─── Supplied material

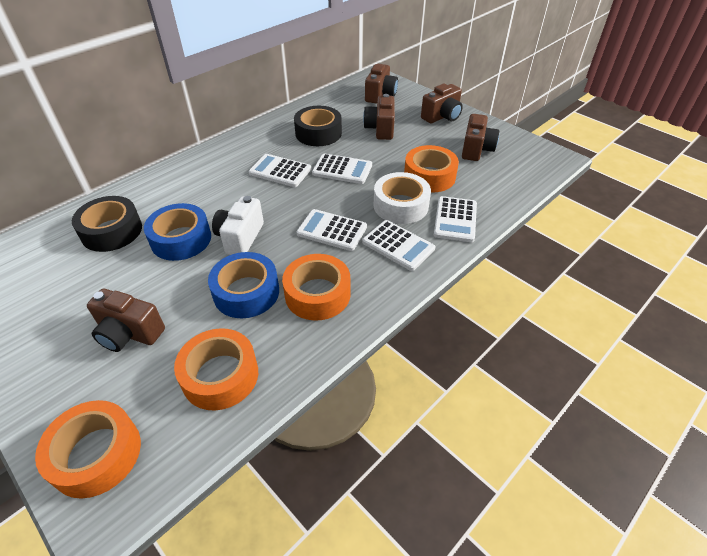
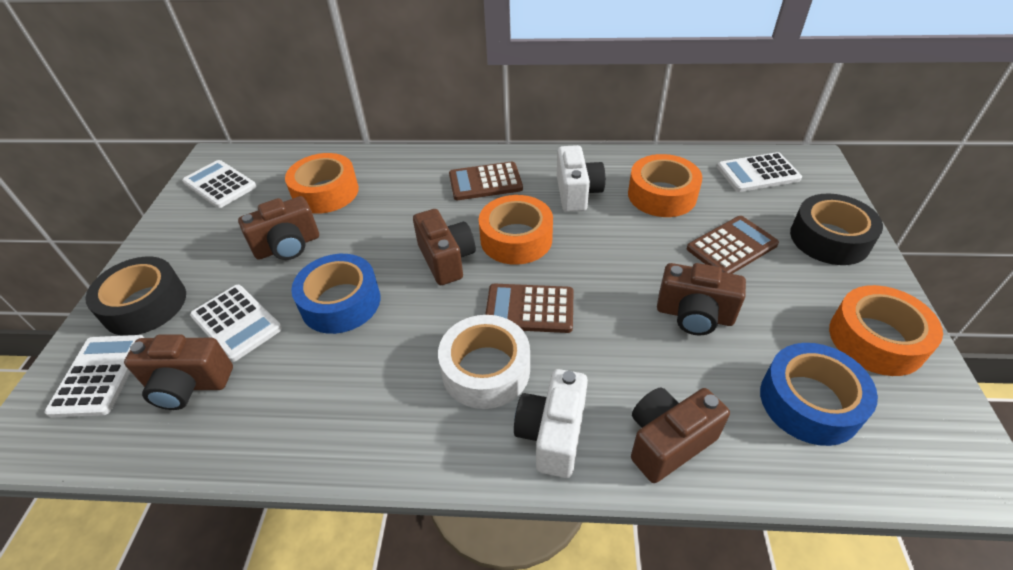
brown calculator: 0 -> 3
white calculator: 5 -> 4
white camera: 1 -> 2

──────

## Exercise prompt
Please return the material above unchanged, with every picture removed.

## Your solution
brown calculator: 0 -> 3
white calculator: 5 -> 4
white camera: 1 -> 2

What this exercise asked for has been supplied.